**The task:** Starting with the first line of the records, write out each line exactly until you have included the line containing "- moved: plate/golden <795,448> to <597,359>".

(Stored dataset items)
*** Block opens ***

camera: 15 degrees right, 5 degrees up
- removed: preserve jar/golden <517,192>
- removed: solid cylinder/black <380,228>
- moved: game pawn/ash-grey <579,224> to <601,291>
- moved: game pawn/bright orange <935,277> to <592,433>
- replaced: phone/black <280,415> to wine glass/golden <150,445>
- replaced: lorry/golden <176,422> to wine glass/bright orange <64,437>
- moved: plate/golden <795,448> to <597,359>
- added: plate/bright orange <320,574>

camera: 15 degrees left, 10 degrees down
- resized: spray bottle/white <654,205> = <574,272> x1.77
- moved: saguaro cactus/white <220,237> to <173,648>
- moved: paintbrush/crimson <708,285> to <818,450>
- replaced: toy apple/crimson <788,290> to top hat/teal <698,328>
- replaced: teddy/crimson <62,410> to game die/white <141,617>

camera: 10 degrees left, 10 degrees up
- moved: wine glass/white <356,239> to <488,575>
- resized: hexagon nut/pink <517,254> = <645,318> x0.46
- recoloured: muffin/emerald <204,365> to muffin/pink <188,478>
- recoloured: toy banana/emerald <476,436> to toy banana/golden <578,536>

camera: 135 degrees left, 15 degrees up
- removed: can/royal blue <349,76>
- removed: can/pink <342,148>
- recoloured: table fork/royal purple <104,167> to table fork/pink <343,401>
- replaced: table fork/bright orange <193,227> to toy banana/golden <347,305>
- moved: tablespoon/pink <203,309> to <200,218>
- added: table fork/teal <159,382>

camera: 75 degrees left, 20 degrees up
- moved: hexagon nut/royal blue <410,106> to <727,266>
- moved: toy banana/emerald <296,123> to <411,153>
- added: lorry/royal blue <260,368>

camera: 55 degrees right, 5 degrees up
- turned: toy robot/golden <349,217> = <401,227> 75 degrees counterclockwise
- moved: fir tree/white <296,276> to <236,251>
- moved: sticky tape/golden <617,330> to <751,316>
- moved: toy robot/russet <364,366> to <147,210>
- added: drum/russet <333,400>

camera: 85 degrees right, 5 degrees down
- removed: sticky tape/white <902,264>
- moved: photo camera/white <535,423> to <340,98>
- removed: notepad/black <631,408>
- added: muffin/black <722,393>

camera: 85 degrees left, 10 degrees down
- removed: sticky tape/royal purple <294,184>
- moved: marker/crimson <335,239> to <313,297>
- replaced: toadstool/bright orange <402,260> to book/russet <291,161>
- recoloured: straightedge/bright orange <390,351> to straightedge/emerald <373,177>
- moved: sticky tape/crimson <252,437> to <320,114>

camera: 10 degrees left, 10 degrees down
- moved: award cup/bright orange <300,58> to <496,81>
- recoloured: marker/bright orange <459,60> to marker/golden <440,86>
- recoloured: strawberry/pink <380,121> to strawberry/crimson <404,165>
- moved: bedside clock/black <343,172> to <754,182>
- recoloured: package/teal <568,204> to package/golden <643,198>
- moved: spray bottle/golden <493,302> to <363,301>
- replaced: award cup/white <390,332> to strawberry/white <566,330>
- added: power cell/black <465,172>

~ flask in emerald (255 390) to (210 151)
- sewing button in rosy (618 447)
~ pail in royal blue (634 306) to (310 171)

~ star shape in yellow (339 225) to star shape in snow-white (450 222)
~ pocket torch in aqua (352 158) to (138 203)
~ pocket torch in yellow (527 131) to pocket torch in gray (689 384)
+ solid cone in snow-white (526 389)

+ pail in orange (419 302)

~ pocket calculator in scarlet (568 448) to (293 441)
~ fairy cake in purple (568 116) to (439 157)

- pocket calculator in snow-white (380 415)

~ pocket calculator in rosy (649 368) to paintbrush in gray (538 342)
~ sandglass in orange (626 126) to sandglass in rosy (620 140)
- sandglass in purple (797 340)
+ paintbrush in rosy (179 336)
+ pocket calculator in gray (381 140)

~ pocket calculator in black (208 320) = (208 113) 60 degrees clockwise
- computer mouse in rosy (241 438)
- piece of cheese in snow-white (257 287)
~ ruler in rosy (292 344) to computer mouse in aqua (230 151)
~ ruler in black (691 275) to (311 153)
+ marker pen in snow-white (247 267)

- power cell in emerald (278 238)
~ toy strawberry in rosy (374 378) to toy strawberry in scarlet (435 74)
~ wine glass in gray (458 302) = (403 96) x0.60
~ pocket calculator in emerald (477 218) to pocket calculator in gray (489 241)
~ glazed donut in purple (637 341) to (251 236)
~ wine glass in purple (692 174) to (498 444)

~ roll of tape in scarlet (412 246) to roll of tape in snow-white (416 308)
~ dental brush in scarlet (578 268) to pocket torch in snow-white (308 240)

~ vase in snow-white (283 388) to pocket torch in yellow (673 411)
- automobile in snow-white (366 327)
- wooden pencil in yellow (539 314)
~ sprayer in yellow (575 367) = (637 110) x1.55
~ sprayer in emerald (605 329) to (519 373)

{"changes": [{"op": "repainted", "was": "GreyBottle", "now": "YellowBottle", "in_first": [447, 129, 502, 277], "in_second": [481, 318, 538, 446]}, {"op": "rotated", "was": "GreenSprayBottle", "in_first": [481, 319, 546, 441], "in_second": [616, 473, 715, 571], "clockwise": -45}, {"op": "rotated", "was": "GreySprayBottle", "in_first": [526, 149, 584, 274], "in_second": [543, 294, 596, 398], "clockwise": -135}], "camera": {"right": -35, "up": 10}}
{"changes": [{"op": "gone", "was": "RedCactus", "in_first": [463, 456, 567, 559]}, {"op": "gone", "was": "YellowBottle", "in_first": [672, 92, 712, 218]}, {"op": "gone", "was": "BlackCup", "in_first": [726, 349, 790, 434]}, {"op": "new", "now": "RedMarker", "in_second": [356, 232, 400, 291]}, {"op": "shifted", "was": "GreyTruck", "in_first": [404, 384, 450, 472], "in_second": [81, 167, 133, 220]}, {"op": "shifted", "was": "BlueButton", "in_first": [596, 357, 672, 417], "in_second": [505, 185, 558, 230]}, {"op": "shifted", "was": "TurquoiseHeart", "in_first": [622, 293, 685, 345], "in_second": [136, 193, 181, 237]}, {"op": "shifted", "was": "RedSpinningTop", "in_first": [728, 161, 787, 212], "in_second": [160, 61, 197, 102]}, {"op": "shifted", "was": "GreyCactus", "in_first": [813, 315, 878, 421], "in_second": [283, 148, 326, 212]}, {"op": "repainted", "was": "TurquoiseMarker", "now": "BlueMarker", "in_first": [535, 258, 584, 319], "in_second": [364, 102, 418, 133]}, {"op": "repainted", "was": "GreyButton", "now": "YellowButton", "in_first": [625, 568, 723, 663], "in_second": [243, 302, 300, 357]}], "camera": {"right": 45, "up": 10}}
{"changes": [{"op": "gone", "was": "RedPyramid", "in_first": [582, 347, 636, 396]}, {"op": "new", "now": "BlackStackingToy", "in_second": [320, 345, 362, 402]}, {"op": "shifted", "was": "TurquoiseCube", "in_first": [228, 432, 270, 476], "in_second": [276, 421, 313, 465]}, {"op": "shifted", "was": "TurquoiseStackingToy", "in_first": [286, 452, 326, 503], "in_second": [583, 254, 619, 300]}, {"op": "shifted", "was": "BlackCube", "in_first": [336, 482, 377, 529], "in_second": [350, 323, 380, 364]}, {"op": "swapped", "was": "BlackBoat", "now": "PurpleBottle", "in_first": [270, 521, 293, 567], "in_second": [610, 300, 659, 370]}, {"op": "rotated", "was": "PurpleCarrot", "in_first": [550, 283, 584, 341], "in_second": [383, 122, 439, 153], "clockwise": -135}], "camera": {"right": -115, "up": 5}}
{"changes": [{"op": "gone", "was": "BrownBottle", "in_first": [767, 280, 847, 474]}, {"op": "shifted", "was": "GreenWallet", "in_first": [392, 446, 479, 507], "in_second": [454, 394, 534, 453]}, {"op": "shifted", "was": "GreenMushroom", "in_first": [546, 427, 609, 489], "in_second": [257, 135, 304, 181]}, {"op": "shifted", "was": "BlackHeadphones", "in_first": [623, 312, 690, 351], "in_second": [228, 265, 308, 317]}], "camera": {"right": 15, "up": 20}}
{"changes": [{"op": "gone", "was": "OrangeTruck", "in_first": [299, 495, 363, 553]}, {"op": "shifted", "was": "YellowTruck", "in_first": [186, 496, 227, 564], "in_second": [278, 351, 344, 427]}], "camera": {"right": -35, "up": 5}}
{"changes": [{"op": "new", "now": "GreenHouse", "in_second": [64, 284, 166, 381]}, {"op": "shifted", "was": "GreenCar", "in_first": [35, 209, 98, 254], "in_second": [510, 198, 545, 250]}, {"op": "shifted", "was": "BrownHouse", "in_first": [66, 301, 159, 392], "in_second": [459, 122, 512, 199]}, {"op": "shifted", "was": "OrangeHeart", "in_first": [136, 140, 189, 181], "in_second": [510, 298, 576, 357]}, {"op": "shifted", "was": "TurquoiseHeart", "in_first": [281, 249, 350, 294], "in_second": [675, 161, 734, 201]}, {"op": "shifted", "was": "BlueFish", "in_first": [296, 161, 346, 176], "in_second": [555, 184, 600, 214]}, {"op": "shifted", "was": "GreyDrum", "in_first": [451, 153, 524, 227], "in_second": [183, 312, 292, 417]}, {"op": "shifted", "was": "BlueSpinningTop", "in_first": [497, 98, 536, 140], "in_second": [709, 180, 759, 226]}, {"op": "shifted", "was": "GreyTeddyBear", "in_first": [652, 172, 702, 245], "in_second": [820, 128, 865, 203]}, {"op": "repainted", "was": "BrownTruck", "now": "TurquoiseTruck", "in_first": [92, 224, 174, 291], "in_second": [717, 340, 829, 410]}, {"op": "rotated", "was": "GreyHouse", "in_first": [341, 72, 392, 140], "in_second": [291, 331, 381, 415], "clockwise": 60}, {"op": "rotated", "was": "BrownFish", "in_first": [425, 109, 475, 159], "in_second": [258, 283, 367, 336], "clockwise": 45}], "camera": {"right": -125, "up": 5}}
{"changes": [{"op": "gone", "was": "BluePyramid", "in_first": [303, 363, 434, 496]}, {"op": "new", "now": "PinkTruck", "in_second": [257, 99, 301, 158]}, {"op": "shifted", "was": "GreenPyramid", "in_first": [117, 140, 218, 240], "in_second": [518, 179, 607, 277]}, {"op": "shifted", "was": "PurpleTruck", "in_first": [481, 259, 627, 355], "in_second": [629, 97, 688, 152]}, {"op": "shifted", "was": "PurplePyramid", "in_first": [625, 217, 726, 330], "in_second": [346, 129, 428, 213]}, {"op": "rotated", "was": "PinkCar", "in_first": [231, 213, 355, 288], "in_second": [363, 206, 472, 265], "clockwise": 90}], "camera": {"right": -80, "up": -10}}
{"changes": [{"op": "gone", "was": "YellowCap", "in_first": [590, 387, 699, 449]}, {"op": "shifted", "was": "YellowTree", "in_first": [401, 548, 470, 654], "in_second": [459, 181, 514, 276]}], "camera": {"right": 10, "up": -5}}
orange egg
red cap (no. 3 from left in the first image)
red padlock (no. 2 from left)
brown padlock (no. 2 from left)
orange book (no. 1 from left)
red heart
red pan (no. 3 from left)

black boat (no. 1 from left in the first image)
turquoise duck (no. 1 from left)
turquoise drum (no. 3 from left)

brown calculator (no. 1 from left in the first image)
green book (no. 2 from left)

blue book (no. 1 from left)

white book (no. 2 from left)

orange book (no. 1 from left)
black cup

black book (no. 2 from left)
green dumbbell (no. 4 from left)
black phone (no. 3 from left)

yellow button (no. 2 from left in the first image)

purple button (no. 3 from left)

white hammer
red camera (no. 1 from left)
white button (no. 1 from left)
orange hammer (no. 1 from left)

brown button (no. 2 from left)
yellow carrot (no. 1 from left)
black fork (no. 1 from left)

*** Block closes ***

**Answer box:**
camera: 15 degrees right, 5 degrees up
- removed: preserve jar/golden <517,192>
- removed: solid cylinder/black <380,228>
- moved: game pawn/ash-grey <579,224> to <601,291>
- moved: game pawn/bright orange <935,277> to <592,433>
- replaced: phone/black <280,415> to wine glass/golden <150,445>
- replaced: lorry/golden <176,422> to wine glass/bright orange <64,437>
- moved: plate/golden <795,448> to <597,359>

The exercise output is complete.